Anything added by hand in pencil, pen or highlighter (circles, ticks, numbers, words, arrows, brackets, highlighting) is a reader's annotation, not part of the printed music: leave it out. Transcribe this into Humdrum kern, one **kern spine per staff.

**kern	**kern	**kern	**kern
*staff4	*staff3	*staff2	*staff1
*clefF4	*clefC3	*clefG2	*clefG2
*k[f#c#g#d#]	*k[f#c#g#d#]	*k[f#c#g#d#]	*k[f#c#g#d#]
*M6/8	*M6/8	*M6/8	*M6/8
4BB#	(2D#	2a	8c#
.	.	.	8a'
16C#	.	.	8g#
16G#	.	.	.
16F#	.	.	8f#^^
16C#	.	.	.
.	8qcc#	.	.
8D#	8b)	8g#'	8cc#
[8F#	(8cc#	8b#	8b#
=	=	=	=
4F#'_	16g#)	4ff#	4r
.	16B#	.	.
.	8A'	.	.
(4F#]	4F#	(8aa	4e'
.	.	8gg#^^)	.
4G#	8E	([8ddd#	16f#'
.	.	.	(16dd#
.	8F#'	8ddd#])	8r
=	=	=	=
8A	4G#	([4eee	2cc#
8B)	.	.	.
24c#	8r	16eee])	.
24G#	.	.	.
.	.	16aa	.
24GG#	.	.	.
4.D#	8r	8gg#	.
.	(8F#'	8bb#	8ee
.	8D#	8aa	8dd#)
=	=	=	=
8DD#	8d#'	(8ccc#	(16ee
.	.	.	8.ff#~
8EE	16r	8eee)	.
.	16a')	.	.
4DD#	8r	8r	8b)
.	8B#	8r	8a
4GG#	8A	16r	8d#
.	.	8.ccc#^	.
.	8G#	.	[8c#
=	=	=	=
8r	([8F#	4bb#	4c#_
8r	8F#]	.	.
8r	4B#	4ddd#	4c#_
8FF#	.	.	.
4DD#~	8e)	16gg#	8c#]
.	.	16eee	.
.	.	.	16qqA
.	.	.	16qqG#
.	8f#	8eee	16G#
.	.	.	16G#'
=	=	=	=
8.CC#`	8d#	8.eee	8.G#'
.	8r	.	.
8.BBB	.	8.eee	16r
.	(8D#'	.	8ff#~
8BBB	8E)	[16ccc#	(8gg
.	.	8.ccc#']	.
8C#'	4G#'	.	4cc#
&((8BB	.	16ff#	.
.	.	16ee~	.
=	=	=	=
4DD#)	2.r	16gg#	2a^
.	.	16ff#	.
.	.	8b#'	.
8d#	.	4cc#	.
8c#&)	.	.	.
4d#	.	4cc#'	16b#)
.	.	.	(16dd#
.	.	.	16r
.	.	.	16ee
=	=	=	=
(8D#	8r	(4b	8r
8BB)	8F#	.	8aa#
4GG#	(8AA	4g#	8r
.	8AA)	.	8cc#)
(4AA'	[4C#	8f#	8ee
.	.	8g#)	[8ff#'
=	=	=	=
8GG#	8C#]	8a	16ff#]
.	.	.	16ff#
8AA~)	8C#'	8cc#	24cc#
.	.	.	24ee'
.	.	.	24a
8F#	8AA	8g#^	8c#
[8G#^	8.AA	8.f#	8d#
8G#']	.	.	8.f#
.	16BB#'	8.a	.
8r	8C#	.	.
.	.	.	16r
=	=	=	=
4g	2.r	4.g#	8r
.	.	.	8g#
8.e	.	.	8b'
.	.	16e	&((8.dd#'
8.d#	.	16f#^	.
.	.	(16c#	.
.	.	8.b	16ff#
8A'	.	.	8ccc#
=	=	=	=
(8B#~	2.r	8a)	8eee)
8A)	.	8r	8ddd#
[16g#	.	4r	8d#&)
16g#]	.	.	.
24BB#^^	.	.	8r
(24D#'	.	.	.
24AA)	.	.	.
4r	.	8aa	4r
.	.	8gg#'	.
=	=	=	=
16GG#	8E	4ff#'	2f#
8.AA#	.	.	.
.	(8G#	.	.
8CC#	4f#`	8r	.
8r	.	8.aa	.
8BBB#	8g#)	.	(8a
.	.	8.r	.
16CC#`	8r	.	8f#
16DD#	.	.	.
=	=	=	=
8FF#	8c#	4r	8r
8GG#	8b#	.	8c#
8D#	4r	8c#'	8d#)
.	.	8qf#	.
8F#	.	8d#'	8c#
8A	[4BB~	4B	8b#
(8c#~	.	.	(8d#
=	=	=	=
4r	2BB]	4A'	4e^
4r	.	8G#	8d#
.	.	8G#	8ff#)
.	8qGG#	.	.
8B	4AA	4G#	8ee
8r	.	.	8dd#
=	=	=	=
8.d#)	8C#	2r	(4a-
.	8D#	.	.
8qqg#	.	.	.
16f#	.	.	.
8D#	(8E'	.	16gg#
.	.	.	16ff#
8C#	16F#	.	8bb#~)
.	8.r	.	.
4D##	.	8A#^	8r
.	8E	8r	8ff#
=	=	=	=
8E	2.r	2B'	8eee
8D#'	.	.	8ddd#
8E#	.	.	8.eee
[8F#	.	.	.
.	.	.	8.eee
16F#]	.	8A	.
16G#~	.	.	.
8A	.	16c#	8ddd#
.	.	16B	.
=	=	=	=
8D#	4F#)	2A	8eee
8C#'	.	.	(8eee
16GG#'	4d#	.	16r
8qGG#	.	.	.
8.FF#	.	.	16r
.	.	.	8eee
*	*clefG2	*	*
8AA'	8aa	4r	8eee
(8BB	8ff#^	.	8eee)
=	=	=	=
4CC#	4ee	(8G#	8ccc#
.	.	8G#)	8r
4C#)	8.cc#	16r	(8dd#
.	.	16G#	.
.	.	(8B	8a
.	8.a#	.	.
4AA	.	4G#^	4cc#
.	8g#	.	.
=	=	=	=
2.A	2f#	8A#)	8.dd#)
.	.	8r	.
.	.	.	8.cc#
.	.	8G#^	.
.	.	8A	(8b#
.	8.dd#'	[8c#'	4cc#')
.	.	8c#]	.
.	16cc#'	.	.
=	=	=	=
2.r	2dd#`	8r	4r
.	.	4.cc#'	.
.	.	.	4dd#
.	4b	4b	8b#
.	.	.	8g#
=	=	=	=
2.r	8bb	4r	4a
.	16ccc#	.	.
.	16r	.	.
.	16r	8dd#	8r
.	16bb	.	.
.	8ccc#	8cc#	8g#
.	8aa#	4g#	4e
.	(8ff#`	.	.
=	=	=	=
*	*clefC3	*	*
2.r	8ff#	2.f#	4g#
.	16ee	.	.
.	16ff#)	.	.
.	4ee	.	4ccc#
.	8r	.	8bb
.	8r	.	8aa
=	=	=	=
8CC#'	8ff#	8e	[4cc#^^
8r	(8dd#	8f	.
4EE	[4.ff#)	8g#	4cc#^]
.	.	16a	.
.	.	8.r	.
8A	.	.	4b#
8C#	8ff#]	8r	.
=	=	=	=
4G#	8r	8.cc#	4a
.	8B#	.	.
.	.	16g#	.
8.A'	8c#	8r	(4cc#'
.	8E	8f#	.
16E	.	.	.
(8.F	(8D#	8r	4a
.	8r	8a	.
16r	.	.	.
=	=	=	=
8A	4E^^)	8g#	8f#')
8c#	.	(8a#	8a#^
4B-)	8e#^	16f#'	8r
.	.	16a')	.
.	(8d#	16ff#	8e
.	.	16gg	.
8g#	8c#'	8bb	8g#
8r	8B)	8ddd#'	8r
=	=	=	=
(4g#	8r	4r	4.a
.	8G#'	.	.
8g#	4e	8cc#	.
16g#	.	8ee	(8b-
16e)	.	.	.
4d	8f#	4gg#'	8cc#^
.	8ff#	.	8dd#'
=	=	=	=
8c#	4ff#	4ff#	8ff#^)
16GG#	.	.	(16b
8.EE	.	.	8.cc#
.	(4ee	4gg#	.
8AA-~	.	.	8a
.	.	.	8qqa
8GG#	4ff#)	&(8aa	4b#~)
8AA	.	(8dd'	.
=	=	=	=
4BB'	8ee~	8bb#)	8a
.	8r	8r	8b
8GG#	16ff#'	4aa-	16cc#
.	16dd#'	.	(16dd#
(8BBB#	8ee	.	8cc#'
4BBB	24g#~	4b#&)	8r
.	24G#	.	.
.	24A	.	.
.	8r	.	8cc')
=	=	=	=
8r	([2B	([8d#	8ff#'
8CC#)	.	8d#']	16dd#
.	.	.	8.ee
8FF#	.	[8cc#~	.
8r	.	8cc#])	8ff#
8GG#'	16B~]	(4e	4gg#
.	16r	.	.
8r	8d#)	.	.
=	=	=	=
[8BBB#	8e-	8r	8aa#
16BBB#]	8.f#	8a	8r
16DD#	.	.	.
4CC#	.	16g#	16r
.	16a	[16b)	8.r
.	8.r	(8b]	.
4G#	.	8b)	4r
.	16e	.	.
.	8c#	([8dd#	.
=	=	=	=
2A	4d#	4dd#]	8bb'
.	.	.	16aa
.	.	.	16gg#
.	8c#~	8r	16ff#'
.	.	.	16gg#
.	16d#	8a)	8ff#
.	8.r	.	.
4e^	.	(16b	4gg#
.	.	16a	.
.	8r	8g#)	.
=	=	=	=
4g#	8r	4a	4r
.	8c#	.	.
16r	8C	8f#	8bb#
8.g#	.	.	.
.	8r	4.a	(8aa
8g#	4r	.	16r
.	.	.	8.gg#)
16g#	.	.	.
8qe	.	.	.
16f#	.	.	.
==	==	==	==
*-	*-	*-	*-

__________________________________________________

Directions for this task – Pick out each line of the data above that contains the string "kern", matching case exactly.

Exercise solution –
Anything added by hand in pencil, pen or highlighter (circles, ticks, numbers, words, arrows, brackets, highlighting) is a reader's annotation, not part of the printed music: leave it out. Transcribe this into Humdrum kern, one **kern spine per staff.
**kern	**kern	**kern	**kern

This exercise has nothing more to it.